*What to do:* Word for word, retype the first line of the records and every following line through the one containing "swapped | pan".

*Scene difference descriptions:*
......
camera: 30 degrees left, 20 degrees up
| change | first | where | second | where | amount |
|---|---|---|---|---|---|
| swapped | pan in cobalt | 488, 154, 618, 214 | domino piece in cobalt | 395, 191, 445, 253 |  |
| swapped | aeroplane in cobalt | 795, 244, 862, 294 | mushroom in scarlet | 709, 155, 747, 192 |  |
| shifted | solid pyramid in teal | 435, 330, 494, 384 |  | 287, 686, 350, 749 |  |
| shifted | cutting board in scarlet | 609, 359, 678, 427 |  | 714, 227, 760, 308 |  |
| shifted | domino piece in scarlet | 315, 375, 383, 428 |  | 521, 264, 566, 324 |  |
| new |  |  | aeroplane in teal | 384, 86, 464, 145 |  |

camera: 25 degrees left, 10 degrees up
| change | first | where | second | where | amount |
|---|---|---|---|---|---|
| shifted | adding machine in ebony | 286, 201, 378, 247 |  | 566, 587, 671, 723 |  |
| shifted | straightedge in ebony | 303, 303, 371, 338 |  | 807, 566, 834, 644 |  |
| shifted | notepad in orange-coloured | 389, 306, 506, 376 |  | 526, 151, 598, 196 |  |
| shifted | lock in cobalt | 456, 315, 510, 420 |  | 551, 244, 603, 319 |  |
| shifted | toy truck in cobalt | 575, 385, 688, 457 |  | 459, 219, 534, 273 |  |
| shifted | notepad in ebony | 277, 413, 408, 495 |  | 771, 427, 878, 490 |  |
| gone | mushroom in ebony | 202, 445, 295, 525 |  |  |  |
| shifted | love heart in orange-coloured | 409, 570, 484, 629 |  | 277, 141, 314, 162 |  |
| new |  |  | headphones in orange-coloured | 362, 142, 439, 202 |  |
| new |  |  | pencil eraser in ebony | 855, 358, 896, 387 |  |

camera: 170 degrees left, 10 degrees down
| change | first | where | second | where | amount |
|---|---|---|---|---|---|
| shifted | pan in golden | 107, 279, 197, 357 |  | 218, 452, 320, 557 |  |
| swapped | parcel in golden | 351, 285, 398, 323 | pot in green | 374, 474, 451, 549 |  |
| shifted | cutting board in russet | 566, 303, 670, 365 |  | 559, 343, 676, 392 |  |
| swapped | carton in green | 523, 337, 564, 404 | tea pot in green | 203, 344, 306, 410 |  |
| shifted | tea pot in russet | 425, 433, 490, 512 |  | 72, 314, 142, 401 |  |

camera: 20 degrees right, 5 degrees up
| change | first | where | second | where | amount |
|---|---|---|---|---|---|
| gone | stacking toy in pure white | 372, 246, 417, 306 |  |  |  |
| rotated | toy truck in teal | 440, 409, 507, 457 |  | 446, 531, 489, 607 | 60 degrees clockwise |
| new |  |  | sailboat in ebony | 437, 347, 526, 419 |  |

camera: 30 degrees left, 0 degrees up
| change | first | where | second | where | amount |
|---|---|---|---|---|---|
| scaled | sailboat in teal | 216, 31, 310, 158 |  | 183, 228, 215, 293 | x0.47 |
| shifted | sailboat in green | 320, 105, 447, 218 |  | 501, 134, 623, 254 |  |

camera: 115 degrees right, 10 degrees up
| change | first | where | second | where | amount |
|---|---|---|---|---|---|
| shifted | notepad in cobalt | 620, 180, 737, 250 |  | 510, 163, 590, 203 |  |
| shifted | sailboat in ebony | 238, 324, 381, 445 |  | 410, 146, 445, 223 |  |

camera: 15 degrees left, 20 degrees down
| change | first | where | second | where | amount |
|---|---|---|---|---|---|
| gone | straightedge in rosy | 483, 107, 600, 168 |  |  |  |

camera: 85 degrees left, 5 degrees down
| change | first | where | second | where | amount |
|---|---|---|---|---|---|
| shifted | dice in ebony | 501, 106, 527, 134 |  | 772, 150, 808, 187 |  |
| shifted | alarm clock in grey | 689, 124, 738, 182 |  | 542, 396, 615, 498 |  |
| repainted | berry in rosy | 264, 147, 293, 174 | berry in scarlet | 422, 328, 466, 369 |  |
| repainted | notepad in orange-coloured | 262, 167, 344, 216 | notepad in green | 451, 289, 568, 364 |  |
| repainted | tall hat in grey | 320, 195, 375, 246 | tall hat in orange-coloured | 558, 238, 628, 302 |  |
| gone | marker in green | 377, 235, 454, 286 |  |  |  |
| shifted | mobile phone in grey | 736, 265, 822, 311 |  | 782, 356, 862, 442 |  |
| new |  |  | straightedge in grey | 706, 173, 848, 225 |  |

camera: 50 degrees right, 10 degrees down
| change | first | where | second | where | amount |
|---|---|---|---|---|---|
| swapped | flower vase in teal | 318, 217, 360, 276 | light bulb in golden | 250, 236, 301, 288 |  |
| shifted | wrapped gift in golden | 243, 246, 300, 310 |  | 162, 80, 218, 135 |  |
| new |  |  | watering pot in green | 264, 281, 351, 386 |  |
......
*Reply:*
camera: 30 degrees left, 20 degrees up
| change | first | where | second | where | amount |
|---|---|---|---|---|---|
| swapped | pan in cobalt | 488, 154, 618, 214 | domino piece in cobalt | 395, 191, 445, 253 |  |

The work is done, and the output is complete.